• Data extract:
=== Section Start ===
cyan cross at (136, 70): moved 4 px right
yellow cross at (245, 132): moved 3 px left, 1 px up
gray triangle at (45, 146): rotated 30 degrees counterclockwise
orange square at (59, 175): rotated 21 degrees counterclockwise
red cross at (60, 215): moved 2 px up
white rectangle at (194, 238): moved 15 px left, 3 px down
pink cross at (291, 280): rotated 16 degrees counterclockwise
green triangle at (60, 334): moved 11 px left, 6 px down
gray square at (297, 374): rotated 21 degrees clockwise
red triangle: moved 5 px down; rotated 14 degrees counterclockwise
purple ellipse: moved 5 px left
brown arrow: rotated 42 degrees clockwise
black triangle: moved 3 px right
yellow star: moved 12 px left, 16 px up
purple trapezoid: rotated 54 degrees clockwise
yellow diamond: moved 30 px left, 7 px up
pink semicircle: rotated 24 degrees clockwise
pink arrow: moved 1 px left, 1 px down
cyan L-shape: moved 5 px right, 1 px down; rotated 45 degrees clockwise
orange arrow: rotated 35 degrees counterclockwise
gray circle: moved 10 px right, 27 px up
=== Section End ===
• What to work on: Return every record, word for word.

• Solution for this task:
cyan cross at (136, 70): moved 4 px right
yellow cross at (245, 132): moved 3 px left, 1 px up
gray triangle at (45, 146): rotated 30 degrees counterclockwise
orange square at (59, 175): rotated 21 degrees counterclockwise
red cross at (60, 215): moved 2 px up
white rectangle at (194, 238): moved 15 px left, 3 px down
pink cross at (291, 280): rotated 16 degrees counterclockwise
green triangle at (60, 334): moved 11 px left, 6 px down
gray square at (297, 374): rotated 21 degrees clockwise
red triangle: moved 5 px down; rotated 14 degrees counterclockwise
purple ellipse: moved 5 px left
brown arrow: rotated 42 degrees clockwise
black triangle: moved 3 px right
yellow star: moved 12 px left, 16 px up
purple trapezoid: rotated 54 degrees clockwise
yellow diamond: moved 30 px left, 7 px up
pink semicircle: rotated 24 degrees clockwise
pink arrow: moved 1 px left, 1 px down
cyan L-shape: moved 5 px right, 1 px down; rotated 45 degrees clockwise
orange arrow: rotated 35 degrees counterclockwise
gray circle: moved 10 px right, 27 px up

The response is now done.